- [What is needed]
Rewrite every line of the entries below as a numbered list, skipping blank lines and omitting the pictures.

- [Given information]
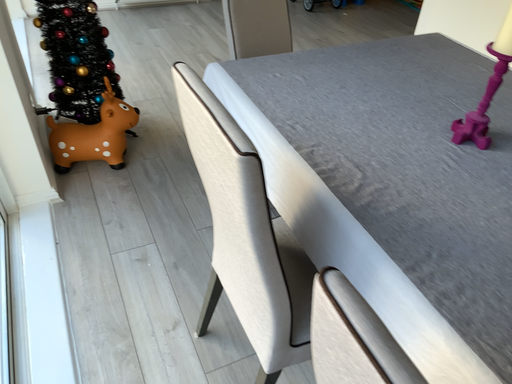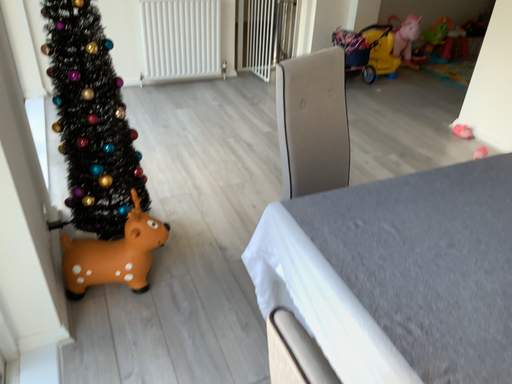
Question: How did the camera likely rotate when shooting the video?

Choices:
 (A) rotated upward
 (B) rotated downward

Answer: (A)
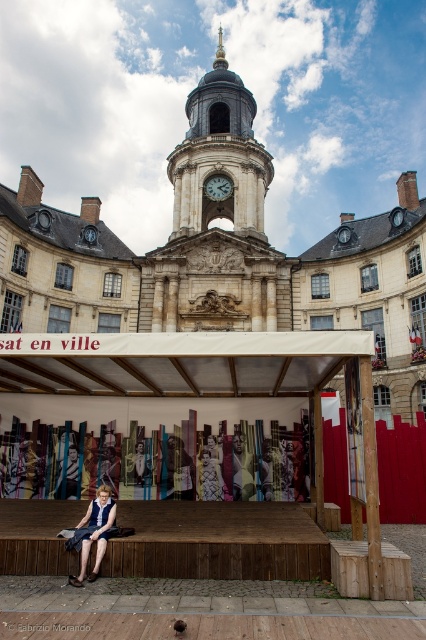
Question: Considering the relative positions of denim skirt at lower left and matte black dress at lower left in the image provided, where is denim skirt at lower left located with respect to matte black dress at lower left?

Choices:
 (A) below
 (B) above

Answer: (A)

Question: Which point is farther to the camera?

Choices:
 (A) [x=152, y=488]
 (B) [x=215, y=198]
 (C) [x=209, y=490]
 (D) [x=83, y=544]

Answer: (B)

Question: Is light beige stone clock tower at center above denim skirt at lower left?

Choices:
 (A) no
 (B) yes

Answer: (B)

Question: Is light beige stone clock tower at center wider than matte black dress at lower left?

Choices:
 (A) yes
 (B) no

Answer: (A)

Question: Estimate the real-world distances between objects in this image. Which object is closer to the denim skirt at lower left?

Choices:
 (A) brass clock face at upper center
 (B) white textured dress at center
 (C) light beige stone clock tower at center

Answer: (B)

Question: Which object appears farthest from the camera in this image?

Choices:
 (A) light beige stone clock tower at center
 (B) denim skirt at lower left

Answer: (A)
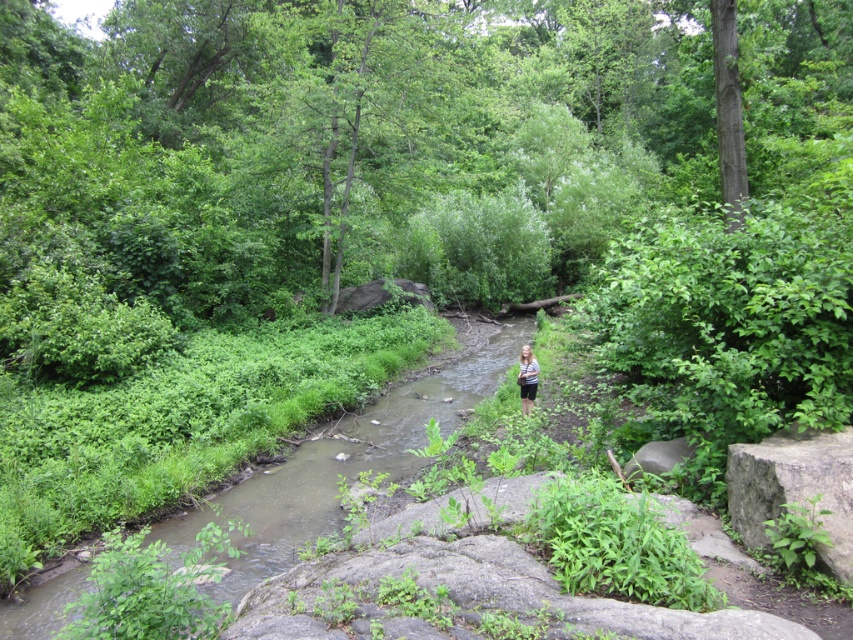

- [Correct response]
1. Question: How did the camera likely rotate when shooting the video?
2. Choices:
3.  (A) rotated upward
4.  (B) rotated downward
5. Answer: (A)
6. Question: Considering the relative positions of denim skirt at lower left and matte black dress at lower left in the image provided, where is denim skirt at lower left located with respect to matte black dress at lower left?
7. Choices:
8.  (A) below
9.  (B) above
10. Answer: (A)
11. Question: Which point is farther to the camera?
12. Choices:
13.  (A) [x=152, y=488]
14.  (B) [x=215, y=198]
15.  (C) [x=209, y=490]
16.  (D) [x=83, y=544]
17. Answer: (B)
18. Question: Is light beige stone clock tower at center above denim skirt at lower left?
19. Choices:
20.  (A) no
21.  (B) yes
22. Answer: (B)
23. Question: Is light beige stone clock tower at center wider than matte black dress at lower left?
24. Choices:
25.  (A) yes
26.  (B) no
27. Answer: (A)
28. Question: Estimate the real-world distances between objects in this image. Which object is closer to the denim skirt at lower left?
29. Choices:
30.  (A) brass clock face at upper center
31.  (B) white textured dress at center
32.  (C) light beige stone clock tower at center
33. Answer: (B)
34. Question: Which object appears farthest from the camera in this image?
35. Choices:
36.  (A) light beige stone clock tower at center
37.  (B) denim skirt at lower left
38. Answer: (A)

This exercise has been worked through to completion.